▸ WORK TO COMPLETE:
Wherever a line of the data contains "camera", copy that line.

Object matching data:

----

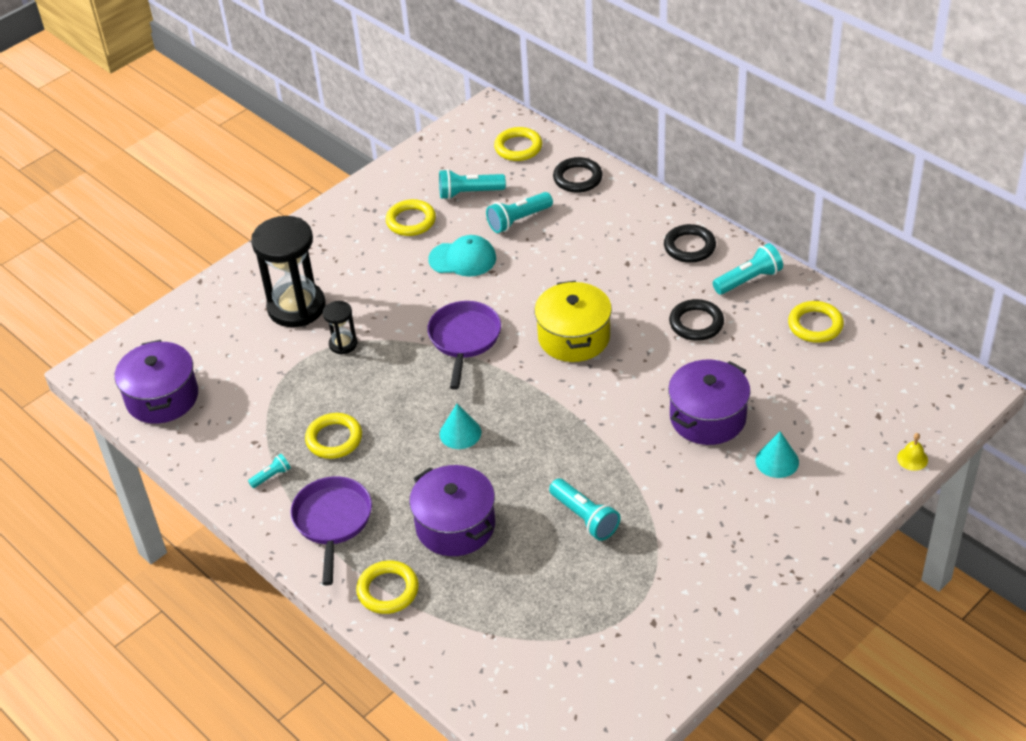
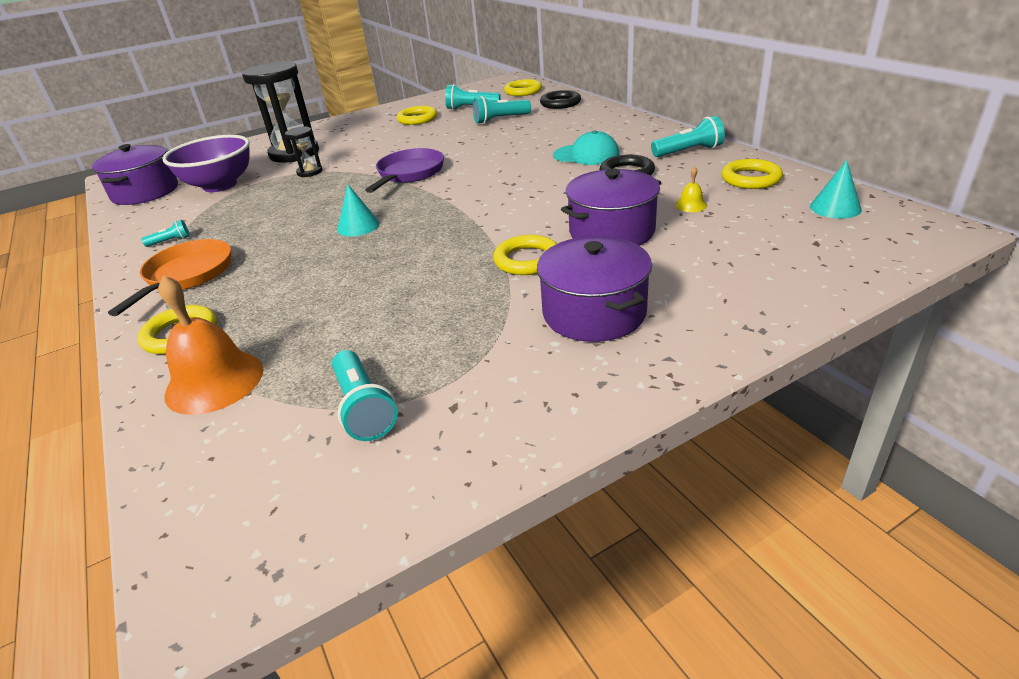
camera: 15 degrees right, 10 degrees down
purple pan [291,476,372,585] -> orange pan [108,239,231,316]
yellow ring [305,413,362,459] -> yellow ring moved to [493,235,557,275]
purple pot [409,465,495,556] -> purple pot moved to [537,236,652,342]
turquoise cap [428,235,496,277] -> turquoise cap moved to [553,130,619,165]
yellow pot [534,281,612,362] -> none
turquoise flashlight [549,479,620,541] -> turquoise flashlight moved to [332,350,398,441]
black ring [664,224,716,263] -> none
turquoise cone [756,431,799,478] -> turquoise cone moved to [810,160,862,219]
yellow bell [897,433,928,471] -> yellow bell moved to [675,166,707,212]
none -> orange bell [158,275,263,415]
none -> purple bowl [162,135,250,192]

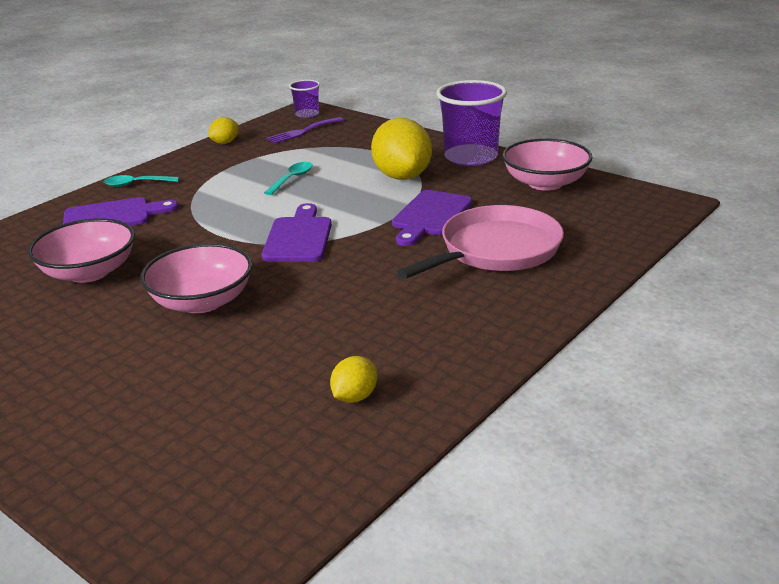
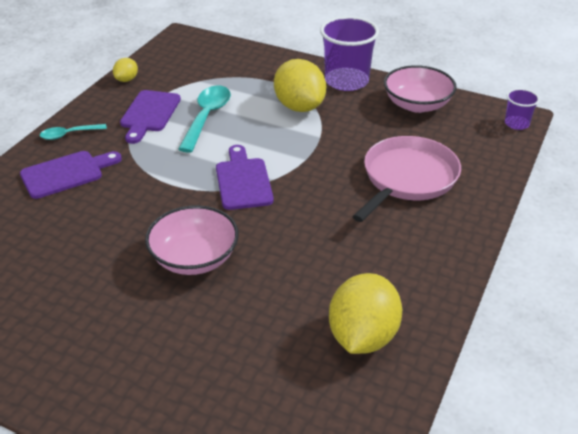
camera: 15 degrees left, 10 degrees up
pink bowl [28,218,135,283] -> none
turquoise spoon [264,162,312,195] -> turquoise spoon [178,86,231,153], size x1.73
purple fork [267,117,344,143] -> none
purple cup [289,80,320,118] -> purple cup moved to [505,89,540,130]
yellow lemon [330,356,377,403] -> yellow lemon [329,273,402,354], size x2.06
purple cutting board [392,190,472,246] -> purple cutting board moved to [120,90,181,144]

----

▸ SOLVED PROBLEM:
camera: 15 degrees right, 10 degrees down
camera: 15 degrees left, 10 degrees up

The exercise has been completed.